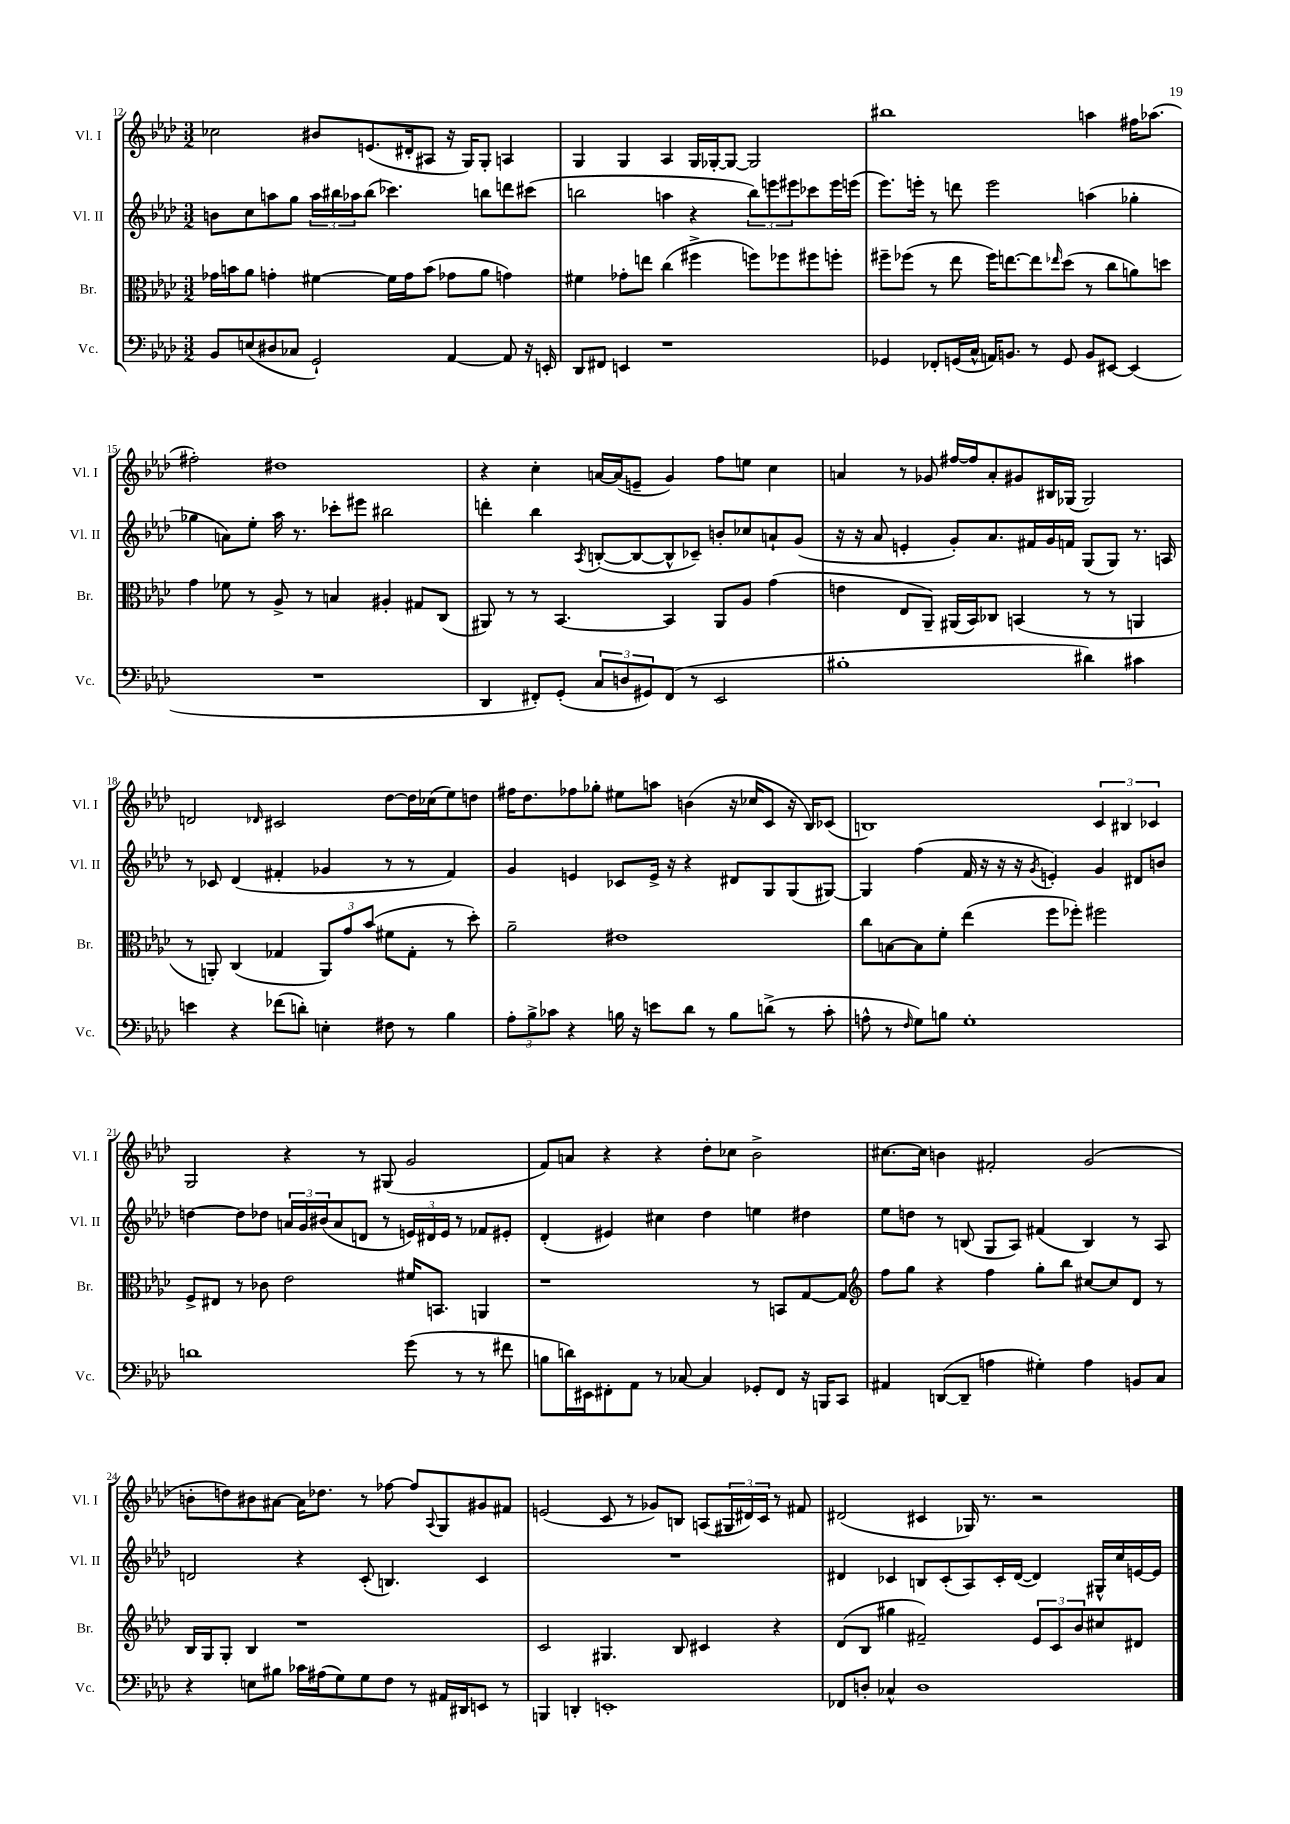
<<
\new StaffGroup <<
\new Staff = "s0" \with { instrumentName = "Vl. I" shortInstrumentName = "Vl. I" } {
    \clef treble \key aes \major \numericTimeSignature \time 3/2
    ces''2 bis'8 e'8.( dis'16-. ais8 r16 g16) g8-. a4 |
    g4 g4 aes4 g16 ges16~-. ges8~ ges2 |
    bis''1 a''4 fis''16 aes''8.( |
    fis''2-.) dis''1 |
    r4 c''4-. a'16~ a'16( e'8-- g'4) f''8 e''8 c''4 |
    a'4 r8 ges'8 fis''16~ fis''16 a'8-. gis'8 bis16 ges16( ges2) |
    d'2 \grace { des'16 } cis'2 des''8~ des''16 ces''16( ees''8) d''8 |
    fis''16 des''8. fes''8 ges''8-. eis''8 a''8 b'4( r16 ces''16 c'8 r16 bes16) ces'8( |
    b1) \tuplet 3/2 { c'4 bis4 ces'4 } |
    g2 r4 r8 gis8( g'2 |
    f'8) a'8 r4 r4 des''8-. ces''8 bes'2-> |
    cis''8.~ cis''16 b'4 fis'2-. g'2( |
    b'8-. d''8) bis'8 ais'8~ ais'16 des''8. r8 fes''8~ fes''8 \appoggiatura { aes8 } g8 gis'8 fis'8 |
    e'2( c'8 r8 ges'8) b8 a8( \tuplet 3/2 { gis16 dis'16) c'16 } r8 fis'8 |
    dis'2( cis'4 ges16) r8. r2 \bar "|." |
}
\new Staff = "s1" \with { instrumentName = "Vl. II" shortInstrumentName = "Vl. II" } {
    \clef treble \key aes \major \numericTimeSignature \time 3/2
    b'8 c''8 a''8 g''8 \tuplet 3/2 { a''16 bis''16 aes''16 } bis''8( ces'''4.) b''8 d'''8 cis'''8( |
    b''2 a''4 r4 \tuplet 3/2 { b''8) e'''8 eis'''8 } ces'''8 eis'''16 e'''16( |
    ees'''8.) e'''16-. r8 d'''8 e'''2 a''4( ges''4-. |
    ges''4 a'8) ees''8-. aes''16 r8. ces'''8-. eis'''8 bis''2 |
    d'''4-. bes''4 \acciaccatura { aes8 } b8~-.( b8~ b8-^ ces'8--) b'8-. ces''8 a'8-! g'8( |
    r16 r16 aes'8 e'4-. g'8-.) aes'8. fis'16 g'16 f'16 g8( g8) r8. a16 |
    r8 ces'8 des'4( fis'4-. ges'4 r8 r8 fis'4) |
    g'4 e'4 ces'8 e'16-> r16 r4 dis'8 g8 g8( gis8~) |
    gis4 f''4( f'16 r16 r16 r16 \acciaccatura { g'8 } e'4-.) g'4 dis'8 b'8 |
    d''4~ d''8 des''8 \tuplet 3/2 { a'16 g'16 bis'16( } a'8 d'8 r8 \tuplet 3/2 { e'16) dis'16 e'16 } r8 fes'8 eis'8-. |
    des'4-.( eis'4) cis''4 des''4 e''4 dis''4 |
    ees''8 d''8 r8 b8( g8 aes8) fis'4( b4) r8 aes8 |
    d'2 r4 c'8-.( b4.) c'4 |
    R1. |
    dis'4 ces'4 b8 ces'8-.( aes8) ces'16-. dis'16~( dis'4) gis16-^ c''16 e'16~ e'16 \bar "|." |
}
\new Staff = "s2" \with { instrumentName = "Br." shortInstrumentName = "Br." } {
    \clef alto \key aes \major \numericTimeSignature \time 3/2
    ges'16 b'16 aes'8 g'4-. fis'4~ fis'16 g'16 b'8( ges'8 aes'8 g'4) |
    fis'4 ges'8-. e''8 c''4( fis''4-> f''8) fes''8 fis''8 f''8-. |
    fis''8-- fes''8( r8 ees''8 fes''16) e''8.~ e''8 \grace { ees''16 } des''8( r8 c''8 a'8) d''8 |
    g'4 fes'8 r8 aes8-> r8 b4 ais4-. gis8 c8( |
    ais,8) r8 r8 bes,4.~ bes,4 ais,8 aes8 g'4( |
    e'4 ees8 aes,8--) ais,16( bes,16) ces8 b,4( r8 r8 a,4 |
    r8 a,8-.) c4( ges4 \tuplet 3/2 { a,8) g'8 bes'8( } fis'8 ges8-. r8 des''8-.) |
    aes'2-- eis'1 |
    c''8 b8~ b8 f'8-. ees''4( f''8 fes''8-.) fis''2 |
    f8-> eis8 r8 ces'8 ees'2 fis'16 b,8. a,4 |
    r1 r8 b,8 g8~ g8 |
    \clef treble f''8 g''8 r4 f''4 g''8-. bes''8 cis''8~ cis''8 des'8 r8 |
    bes16 g16 g8-. bes4 r1 |
    c'2 gis4. bes8 cis'4 r4 |
    des'8( bes8 gis''4 fis'2--) \tuplet 3/2 { ees'8 c'8 bes'8 } cis''8 dis'8 \bar "|." |
}
\new Staff = "s3" \with { instrumentName = "Vc." shortInstrumentName = "Vc." } {
    \clef bass \key aes \major \numericTimeSignature \time 3/2
    bes,8 e8( dis8 ces8 g,2-!) aes,4~ aes,8 r16 e,16-. |
    des,8 fis,8 e,4 r1 |
    ges,4 fes,8-. g,16( c16-^ a,16) b,8. r8 g,8 b,8 eis,8~ eis,4( |
    R1. |
    des,4 fis,8-.) g,8-.( \tuplet 3/2 { c8 d8 gis,8) } fis,8( r8 ees,2 |
    bis1-. dis'4) cis'4 |
    e'4 r4 fes'8( d'8-.) e4-. fis8 r8 bes4 |
    \tuplet 3/2 { aes8-. bes8-> ces'8 } r4 b16 r16 e'8 des'8 r8 b8 d'8->( r8 ces'8-. |
    a8-^ r8 \grace { f16 } g8) b8 g1-. |
    d'1 g'8( r8 r8 fis'8 |
    b8 d'16) eis,16 fis,8-. aes,8 r8 ces8~ ces4 ges,8-. fis,8 r16 b,,16 c,8 |
    ais,4 d,8~( d,8-- a4 gis4-.) a4 b,8 c8 |
    r4 e8 bis8 ces'16 ais16( g8) g8 f8 r8 ais,16 dis,16 e,8 r8 |
    b,,4 d,4-. e,1-. |
    fes,8 d8-. ces4-^ d1 \bar "|." |
}
>>
>>
\layout { \context { \Score currentBarNumber = #12 } }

▬▬▬▬▬▬

__PROBLEM TO SOLVE__
Please rewrite the records with "treble" swapped for "alto" everywhere, leaving everything else unchanged, and omit the pictures from your answer.

__SOLUTION FOR THIS PROBLEM__
<<
\new StaffGroup <<
\new Staff = "s0" \with { instrumentName = "Vl. I" shortInstrumentName = "Vl. I" } {
    \clef alto \key aes \major \numericTimeSignature \time 3/2
    ces''2 bis'8 e'8.( dis'16-. ais8 r16 g16) g8-. a4 |
    g4 g4 aes4 g16 ges16~-. ges8~ ges2 |
    bis''1 a''4 fis''16 aes''8.( |
    fis''2-.) dis''1 |
    r4 c''4-. a'16~ a'16( e'8-- g'4) f''8 e''8 c''4 |
    a'4 r8 ges'8 fis''16~ fis''16 a'8-. gis'8 bis16 ges16( ges2) |
    d'2 \grace { des'16 } cis'2 des''8~ des''16 ces''16( ees''8) d''8 |
    fis''16 des''8. fes''8 ges''8-. eis''8 a''8 b'4( r16 ces''16 c'8 r16 bes16) ces'8( |
    b1) \tuplet 3/2 { c'4 bis4 ces'4 } |
    g2 r4 r8 gis8( g'2 |
    f'8) a'8 r4 r4 des''8-. ces''8 bes'2-> |
    cis''8.~ cis''16 b'4 fis'2-. g'2( |
    b'8-. d''8) bis'8 ais'8~ ais'16 des''8. r8 fes''8~ fes''8 \appoggiatura { aes8 } g8 gis'8 fis'8 |
    e'2( c'8 r8 ges'8) b8 a8( \tuplet 3/2 { gis16 dis'16) c'16 } r8 fis'8 |
    dis'2( cis'4 ges16) r8. r2 \bar "|." |
}
\new Staff = "s1" \with { instrumentName = "Vl. II" shortInstrumentName = "Vl. II" } {
    \clef alto \key aes \major \numericTimeSignature \time 3/2
    b'8 c''8 a''8 g''8 \tuplet 3/2 { a''16 bis''16 aes''16 } bis''8( ces'''4.) b''8 d'''8 cis'''8( |
    b''2 a''4 r4 \tuplet 3/2 { b''8) e'''8 eis'''8 } ces'''8 eis'''16 e'''16( |
    ees'''8.) e'''16-. r8 d'''8 e'''2 a''4( ges''4-. |
    ges''4 a'8) ees''8-. aes''16 r8. ces'''8-. eis'''8 bis''2 |
    d'''4-. bes''4 \acciaccatura { aes8 } b8~-.( b8~ b8-^ ces'8--) b'8-. ces''8 a'8-! g'8( |
    r16 r16 aes'8 e'4-. g'8-.) aes'8. fis'16 g'16 f'16 g8( g8) r8. a16 |
    r8 ces'8 des'4( fis'4-. ges'4 r8 r8 fis'4) |
    g'4 e'4 ces'8 e'16-> r16 r4 dis'8 g8 g8( gis8~) |
    gis4 f''4( f'16 r16 r16 r16 \acciaccatura { g'8 } e'4-.) g'4 dis'8 b'8 |
    d''4~ d''8 des''8 \tuplet 3/2 { a'16 g'16 bis'16( } a'8 d'8 r8 \tuplet 3/2 { e'16) dis'16 e'16 } r8 fes'8 eis'8-. |
    des'4-.( eis'4) cis''4 des''4 e''4 dis''4 |
    ees''8 d''8 r8 b8( g8 aes8) fis'4( b4) r8 aes8 |
    d'2 r4 c'8-.( b4.) c'4 |
    R1. |
    dis'4 ces'4 b8 ces'8-.( aes8) ces'16-. dis'16~( dis'4) gis16-^ c''16 e'16~ e'16 \bar "|." |
}
\new Staff = "s2" \with { instrumentName = "Br." shortInstrumentName = "Br." } {
    \clef alto \key aes \major \numericTimeSignature \time 3/2
    ges'16 b'16 aes'8 g'4-. fis'4~ fis'16 g'16 b'8( ges'8 aes'8 g'4) |
    fis'4 ges'8-. e''8 c''4( fis''4-> f''8) fes''8 fis''8 f''8-. |
    fis''8-- fes''8( r8 ees''8 fes''16) e''8.~ e''8 \grace { ees''16 } des''8( r8 c''8 a'8) d''8 |
    g'4 fes'8 r8 aes8-> r8 b4 ais4-. gis8 c8( |
    ais,8) r8 r8 bes,4.~ bes,4 ais,8 aes8 g'4( |
    e'4 ees8 aes,8--) ais,16( bes,16) ces8 b,4( r8 r8 a,4 |
    r8 a,8-.) c4( ges4 \tuplet 3/2 { a,8) g'8 bes'8( } fis'8 ges8-. r8 des''8-.) |
    aes'2-- eis'1 |
    c''8 b8~ b8 f'8-. ees''4( f''8 fes''8-.) fis''2 |
    f8-> eis8 r8 ces'8 ees'2 fis'16 b,8. a,4 |
    r1 r8 b,8 g8~ g8 |
    \clef alto f''8 g''8 r4 f''4 g''8-. bes''8 cis''8~ cis''8 des'8 r8 |
    bes16 g16 g8-. bes4 r1 |
    c'2 gis4. bes8 cis'4 r4 |
    des'8( bes8 gis''4 fis'2--) \tuplet 3/2 { ees'8 c'8 bes'8 } cis''8 dis'8 \bar "|." |
}
\new Staff = "s3" \with { instrumentName = "Vc." shortInstrumentName = "Vc." } {
    \clef bass \key aes \major \numericTimeSignature \time 3/2
    bes,8 e8( dis8 ces8 g,2-!) aes,4~ aes,8 r16 e,16-. |
    des,8 fis,8 e,4 r1 |
    ges,4 fes,8-. g,16( c16-^ a,16) b,8. r8 g,8 b,8 eis,8~ eis,4( |
    R1. |
    des,4 fis,8-.) g,8-.( \tuplet 3/2 { c8 d8 gis,8) } fis,8( r8 ees,2 |
    bis1-. dis'4) cis'4 |
    e'4 r4 fes'8( d'8-.) e4-. fis8 r8 bes4 |
    \tuplet 3/2 { aes8-. bes8-> ces'8 } r4 b16 r16 e'8 des'8 r8 b8 d'8->( r8 ces'8-. |
    a8-^ r8 \grace { f16 } g8) b8 g1-. |
    d'1 g'8( r8 r8 fis'8 |
    b8 d'16) eis,16 fis,8-. aes,8 r8 ces8~ ces4 ges,8-. fis,8 r16 b,,16 c,8 |
    ais,4 d,8~( d,8-- a4 gis4-.) a4 b,8 c8 |
    r4 e8 bis8 ces'16 ais16( g8) g8 f8 r8 ais,16 dis,16 e,8 r8 |
    b,,4 d,4-. e,1-. |
    fes,8 d8-. ces4-^ d1 \bar "|." |
}
>>
>>
\layout { \context { \Score currentBarNumber = #12 } }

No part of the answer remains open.